REQUIREMENT: Collect every line of the data below that contains the string "numericTimeSignature", and copy each one in full.

LISTING:
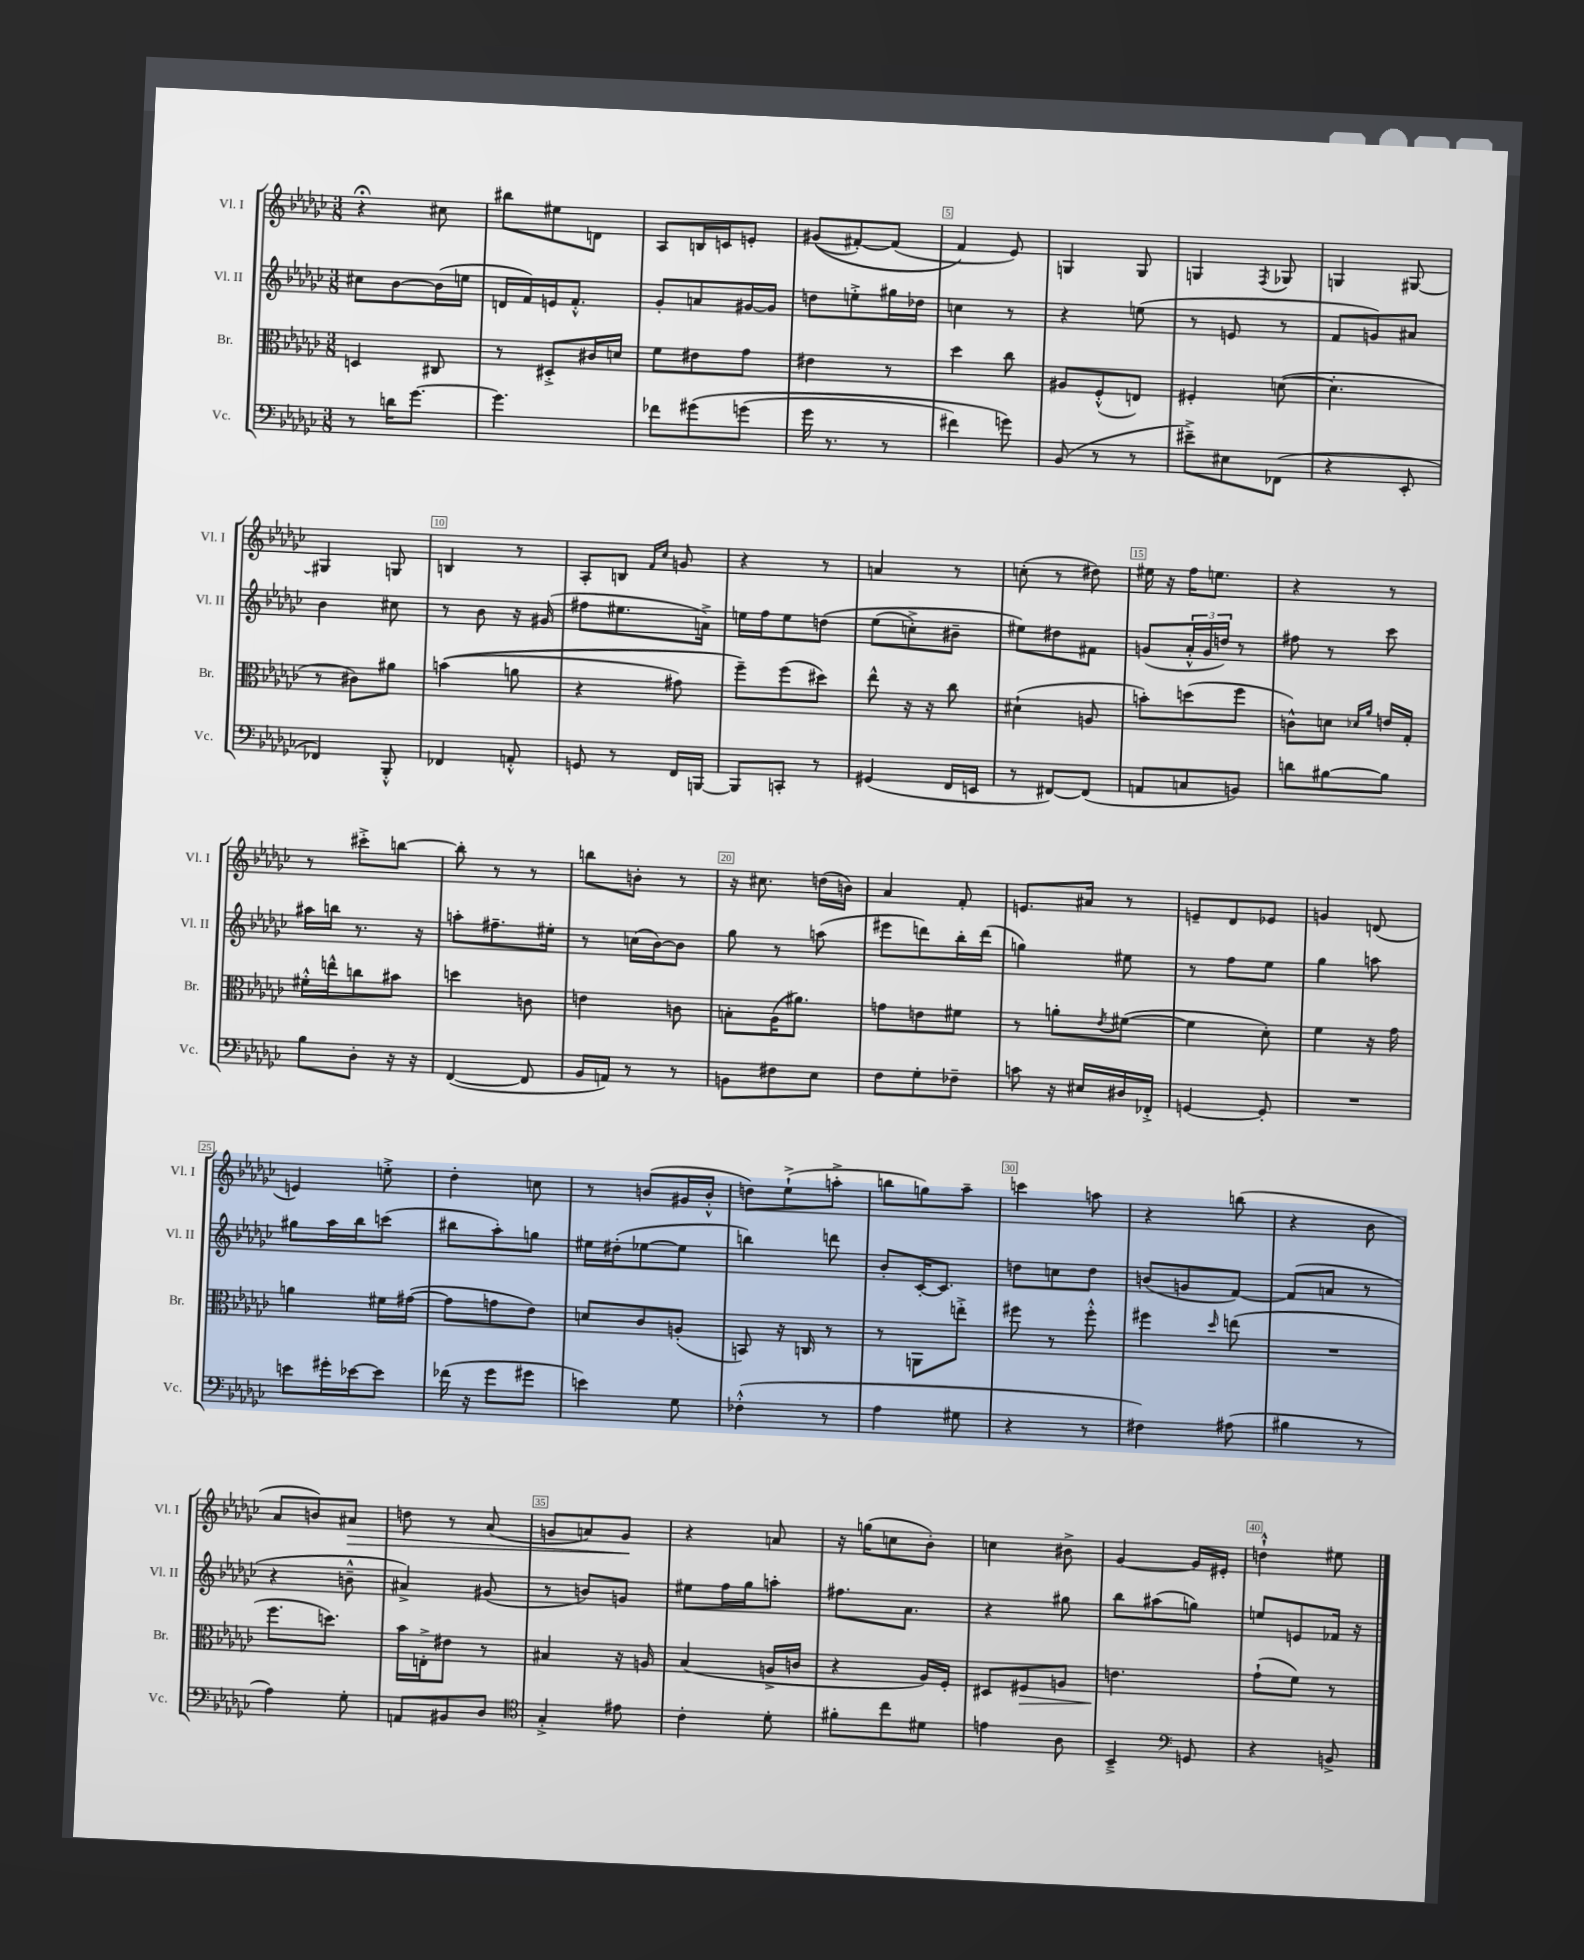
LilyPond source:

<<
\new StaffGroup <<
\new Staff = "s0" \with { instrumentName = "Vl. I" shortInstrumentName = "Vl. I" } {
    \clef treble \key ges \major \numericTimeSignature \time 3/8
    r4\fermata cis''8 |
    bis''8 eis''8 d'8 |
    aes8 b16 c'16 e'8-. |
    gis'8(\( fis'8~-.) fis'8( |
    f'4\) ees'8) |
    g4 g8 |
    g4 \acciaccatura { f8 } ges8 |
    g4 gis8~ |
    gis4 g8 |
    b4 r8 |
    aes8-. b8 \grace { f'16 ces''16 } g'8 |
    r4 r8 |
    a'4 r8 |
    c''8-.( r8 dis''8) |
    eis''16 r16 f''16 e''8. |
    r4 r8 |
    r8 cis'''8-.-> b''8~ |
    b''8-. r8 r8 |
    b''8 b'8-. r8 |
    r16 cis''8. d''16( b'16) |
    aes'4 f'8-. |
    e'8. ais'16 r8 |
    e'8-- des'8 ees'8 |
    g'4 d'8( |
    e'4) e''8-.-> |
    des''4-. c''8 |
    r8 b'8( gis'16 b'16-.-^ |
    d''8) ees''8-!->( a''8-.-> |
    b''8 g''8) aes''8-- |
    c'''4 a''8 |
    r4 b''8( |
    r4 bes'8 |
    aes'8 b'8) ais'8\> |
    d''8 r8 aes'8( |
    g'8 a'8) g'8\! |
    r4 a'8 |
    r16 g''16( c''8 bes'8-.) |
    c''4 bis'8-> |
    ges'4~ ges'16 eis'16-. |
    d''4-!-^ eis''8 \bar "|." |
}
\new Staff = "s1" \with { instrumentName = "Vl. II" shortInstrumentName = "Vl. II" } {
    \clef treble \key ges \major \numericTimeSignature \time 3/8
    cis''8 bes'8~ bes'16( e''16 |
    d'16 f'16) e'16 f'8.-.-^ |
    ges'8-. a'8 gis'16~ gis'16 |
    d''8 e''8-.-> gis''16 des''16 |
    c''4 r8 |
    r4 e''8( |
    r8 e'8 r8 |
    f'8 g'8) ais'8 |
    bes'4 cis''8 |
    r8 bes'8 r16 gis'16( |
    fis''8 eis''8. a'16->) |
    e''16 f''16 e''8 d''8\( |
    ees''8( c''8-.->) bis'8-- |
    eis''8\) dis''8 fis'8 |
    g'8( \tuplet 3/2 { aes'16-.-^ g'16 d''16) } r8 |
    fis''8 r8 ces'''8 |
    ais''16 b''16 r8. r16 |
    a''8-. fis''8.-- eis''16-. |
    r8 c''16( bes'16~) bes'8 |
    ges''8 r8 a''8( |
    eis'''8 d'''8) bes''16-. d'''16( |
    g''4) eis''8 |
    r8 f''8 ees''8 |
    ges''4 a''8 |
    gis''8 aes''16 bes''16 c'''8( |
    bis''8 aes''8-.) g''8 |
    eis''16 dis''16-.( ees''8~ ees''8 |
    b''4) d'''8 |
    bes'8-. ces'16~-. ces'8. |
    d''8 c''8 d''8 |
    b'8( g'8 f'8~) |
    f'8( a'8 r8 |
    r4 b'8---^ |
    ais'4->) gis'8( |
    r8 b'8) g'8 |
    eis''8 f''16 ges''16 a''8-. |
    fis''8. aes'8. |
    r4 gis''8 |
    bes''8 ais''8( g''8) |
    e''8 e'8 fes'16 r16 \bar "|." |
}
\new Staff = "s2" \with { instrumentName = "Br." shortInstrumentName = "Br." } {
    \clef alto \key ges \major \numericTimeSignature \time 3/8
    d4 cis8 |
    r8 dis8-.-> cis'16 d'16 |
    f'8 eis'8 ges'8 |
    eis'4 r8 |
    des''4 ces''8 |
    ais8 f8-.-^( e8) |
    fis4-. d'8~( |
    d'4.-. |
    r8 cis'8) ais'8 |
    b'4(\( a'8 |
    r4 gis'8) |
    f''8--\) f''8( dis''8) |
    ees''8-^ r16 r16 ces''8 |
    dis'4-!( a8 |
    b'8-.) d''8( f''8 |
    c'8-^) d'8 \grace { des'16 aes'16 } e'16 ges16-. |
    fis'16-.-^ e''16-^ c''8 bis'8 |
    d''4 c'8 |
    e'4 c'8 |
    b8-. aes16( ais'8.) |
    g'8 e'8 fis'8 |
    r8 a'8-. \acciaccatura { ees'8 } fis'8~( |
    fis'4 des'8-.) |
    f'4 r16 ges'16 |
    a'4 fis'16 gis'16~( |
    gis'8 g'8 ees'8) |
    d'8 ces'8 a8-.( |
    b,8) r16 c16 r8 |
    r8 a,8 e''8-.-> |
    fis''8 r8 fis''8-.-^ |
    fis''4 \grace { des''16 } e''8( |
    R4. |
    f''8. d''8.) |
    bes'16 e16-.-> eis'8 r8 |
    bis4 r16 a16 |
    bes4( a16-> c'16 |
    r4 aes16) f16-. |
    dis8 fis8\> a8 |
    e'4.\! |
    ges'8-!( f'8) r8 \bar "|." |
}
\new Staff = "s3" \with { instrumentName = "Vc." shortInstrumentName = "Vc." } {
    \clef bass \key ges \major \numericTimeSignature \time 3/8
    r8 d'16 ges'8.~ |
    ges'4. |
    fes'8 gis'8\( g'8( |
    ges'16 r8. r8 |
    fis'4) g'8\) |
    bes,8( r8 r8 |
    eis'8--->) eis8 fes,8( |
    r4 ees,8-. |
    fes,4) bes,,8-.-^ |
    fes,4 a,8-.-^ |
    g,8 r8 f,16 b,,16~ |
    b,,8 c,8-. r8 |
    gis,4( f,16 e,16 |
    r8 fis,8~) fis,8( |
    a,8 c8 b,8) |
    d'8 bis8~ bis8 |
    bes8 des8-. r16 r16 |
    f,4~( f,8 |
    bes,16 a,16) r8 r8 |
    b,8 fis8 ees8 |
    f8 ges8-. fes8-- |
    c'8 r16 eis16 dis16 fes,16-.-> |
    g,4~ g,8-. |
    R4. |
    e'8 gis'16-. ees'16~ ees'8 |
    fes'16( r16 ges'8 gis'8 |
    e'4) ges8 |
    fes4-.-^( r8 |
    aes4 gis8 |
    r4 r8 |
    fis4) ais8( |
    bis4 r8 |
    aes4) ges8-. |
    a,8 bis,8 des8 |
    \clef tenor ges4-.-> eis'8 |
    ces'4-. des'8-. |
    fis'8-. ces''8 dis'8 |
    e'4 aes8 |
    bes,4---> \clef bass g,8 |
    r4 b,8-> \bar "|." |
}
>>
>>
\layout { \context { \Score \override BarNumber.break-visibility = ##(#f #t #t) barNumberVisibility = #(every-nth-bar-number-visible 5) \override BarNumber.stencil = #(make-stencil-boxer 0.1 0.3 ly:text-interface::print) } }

---

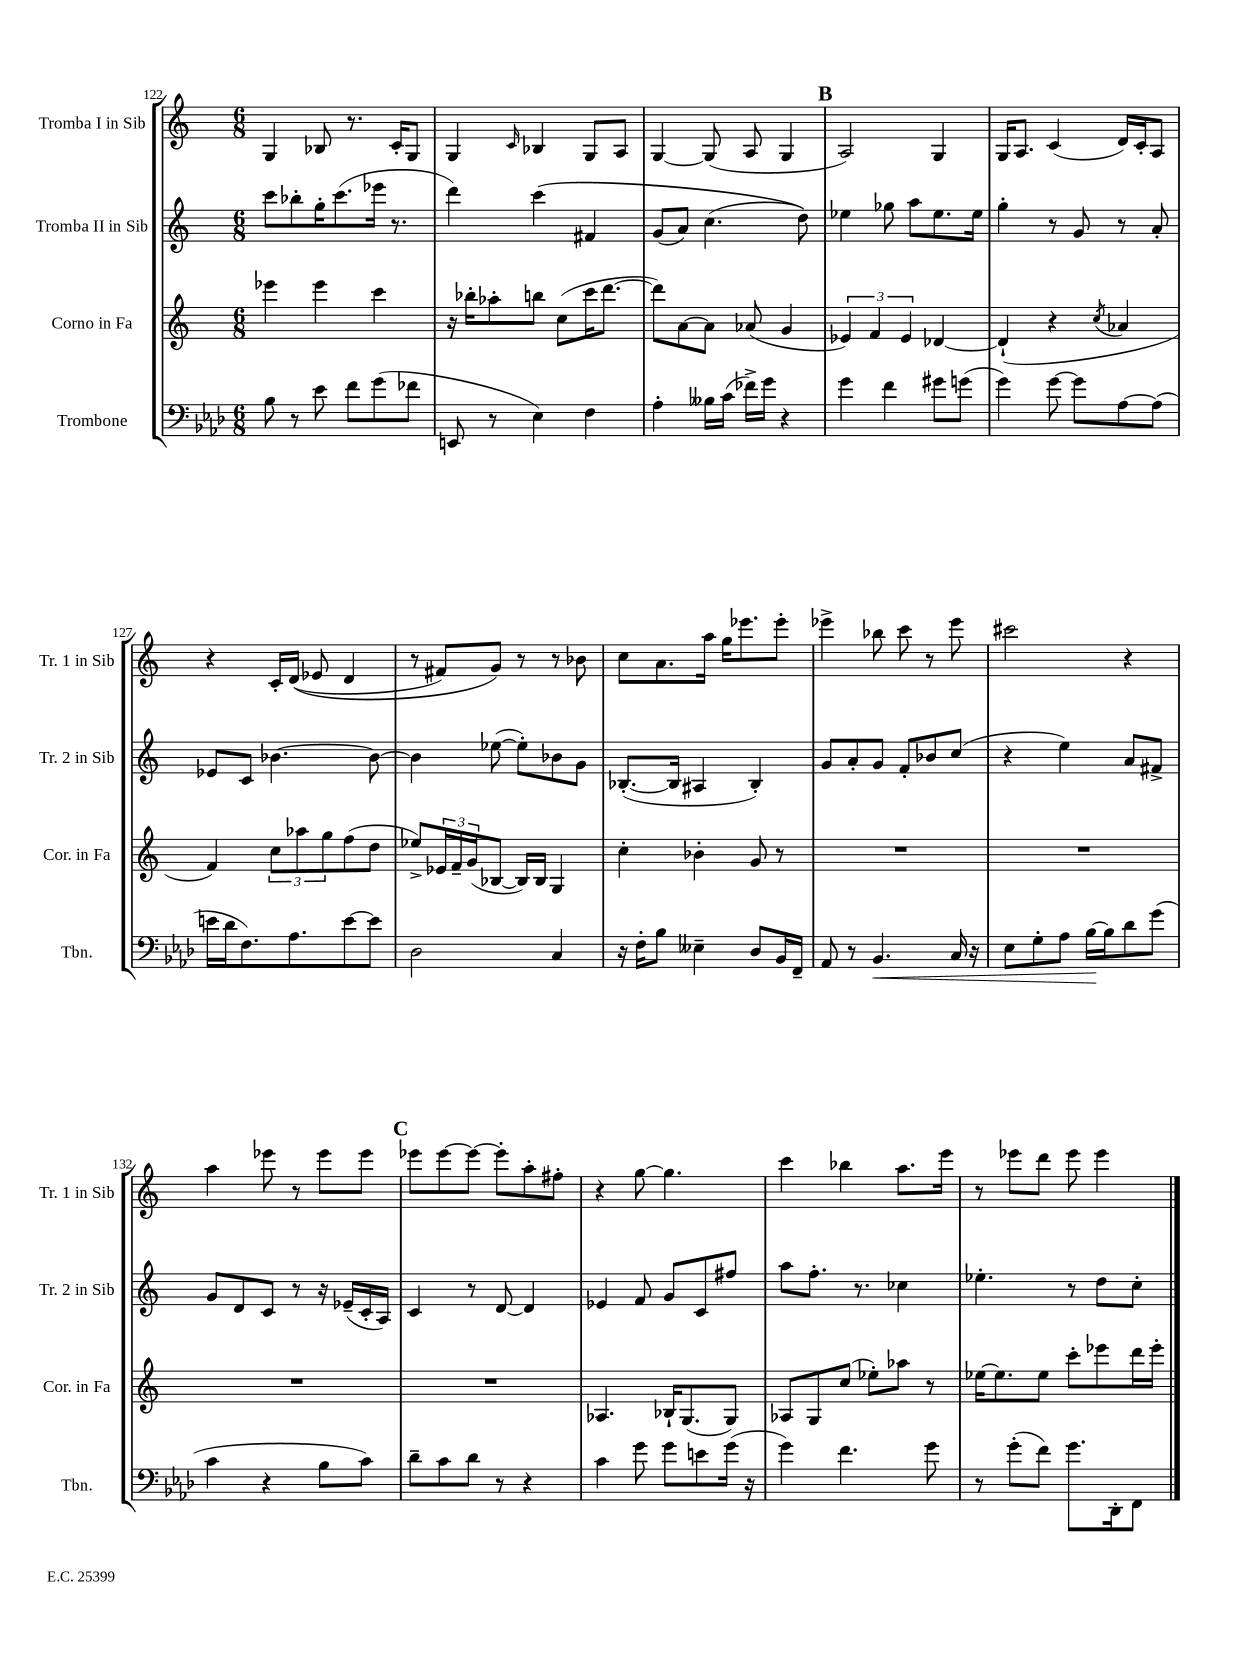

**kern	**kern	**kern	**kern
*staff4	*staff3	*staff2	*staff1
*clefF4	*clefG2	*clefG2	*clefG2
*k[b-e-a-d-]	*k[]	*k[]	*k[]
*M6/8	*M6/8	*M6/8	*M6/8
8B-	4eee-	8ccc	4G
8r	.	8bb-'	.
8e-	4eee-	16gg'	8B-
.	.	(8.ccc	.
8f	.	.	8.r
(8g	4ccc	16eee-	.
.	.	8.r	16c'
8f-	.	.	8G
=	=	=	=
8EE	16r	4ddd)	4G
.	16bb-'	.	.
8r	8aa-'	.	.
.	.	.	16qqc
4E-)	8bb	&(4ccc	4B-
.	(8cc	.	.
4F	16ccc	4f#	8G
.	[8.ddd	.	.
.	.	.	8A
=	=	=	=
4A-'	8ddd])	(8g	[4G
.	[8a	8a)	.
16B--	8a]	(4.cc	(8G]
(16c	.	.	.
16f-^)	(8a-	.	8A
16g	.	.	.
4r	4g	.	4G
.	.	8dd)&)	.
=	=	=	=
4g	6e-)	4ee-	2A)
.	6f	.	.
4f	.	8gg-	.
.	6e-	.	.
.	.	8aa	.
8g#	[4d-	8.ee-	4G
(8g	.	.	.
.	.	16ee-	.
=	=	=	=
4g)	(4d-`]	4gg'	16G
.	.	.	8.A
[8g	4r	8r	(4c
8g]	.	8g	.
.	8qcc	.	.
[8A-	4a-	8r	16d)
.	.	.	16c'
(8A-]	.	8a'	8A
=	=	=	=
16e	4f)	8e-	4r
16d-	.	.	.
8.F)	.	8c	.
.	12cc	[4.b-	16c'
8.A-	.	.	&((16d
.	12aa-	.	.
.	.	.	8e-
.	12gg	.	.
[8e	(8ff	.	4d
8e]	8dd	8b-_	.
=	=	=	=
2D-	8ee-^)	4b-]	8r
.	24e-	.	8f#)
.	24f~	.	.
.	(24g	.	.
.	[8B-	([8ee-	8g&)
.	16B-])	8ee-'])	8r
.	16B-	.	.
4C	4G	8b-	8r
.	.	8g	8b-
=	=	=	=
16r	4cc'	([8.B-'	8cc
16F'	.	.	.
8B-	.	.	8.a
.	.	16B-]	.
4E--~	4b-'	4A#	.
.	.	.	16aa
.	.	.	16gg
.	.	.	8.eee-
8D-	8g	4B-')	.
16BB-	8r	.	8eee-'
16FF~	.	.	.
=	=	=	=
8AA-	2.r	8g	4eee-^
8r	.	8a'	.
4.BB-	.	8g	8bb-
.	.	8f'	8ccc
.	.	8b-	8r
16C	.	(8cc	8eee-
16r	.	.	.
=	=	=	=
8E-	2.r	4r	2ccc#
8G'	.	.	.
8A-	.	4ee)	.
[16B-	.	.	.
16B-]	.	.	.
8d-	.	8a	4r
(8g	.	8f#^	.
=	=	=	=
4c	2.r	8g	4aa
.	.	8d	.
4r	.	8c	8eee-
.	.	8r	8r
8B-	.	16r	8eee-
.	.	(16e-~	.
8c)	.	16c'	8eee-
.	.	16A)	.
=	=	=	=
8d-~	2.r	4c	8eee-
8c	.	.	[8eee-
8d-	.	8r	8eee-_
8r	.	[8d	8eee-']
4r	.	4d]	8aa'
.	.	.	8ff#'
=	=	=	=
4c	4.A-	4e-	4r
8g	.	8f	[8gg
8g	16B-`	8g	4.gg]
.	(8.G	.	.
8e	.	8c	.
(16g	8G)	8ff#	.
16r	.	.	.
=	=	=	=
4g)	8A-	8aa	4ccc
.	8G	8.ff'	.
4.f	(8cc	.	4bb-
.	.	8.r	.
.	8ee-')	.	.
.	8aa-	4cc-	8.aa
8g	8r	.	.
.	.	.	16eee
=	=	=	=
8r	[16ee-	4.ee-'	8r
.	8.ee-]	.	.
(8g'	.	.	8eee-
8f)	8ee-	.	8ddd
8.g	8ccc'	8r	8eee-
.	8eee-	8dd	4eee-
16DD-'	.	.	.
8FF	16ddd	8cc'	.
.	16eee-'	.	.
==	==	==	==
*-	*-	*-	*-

RIGHT ANSWER:
    \clef treble \key ges \major \numericTimeSignature \time 3/8
    \clef treble \key ges \major \numericTimeSignature \time 3/8
    \clef alto \key ges \major \numericTimeSignature \time 3/8
    \clef bass \key ges \major \numericTimeSignature \time 3/8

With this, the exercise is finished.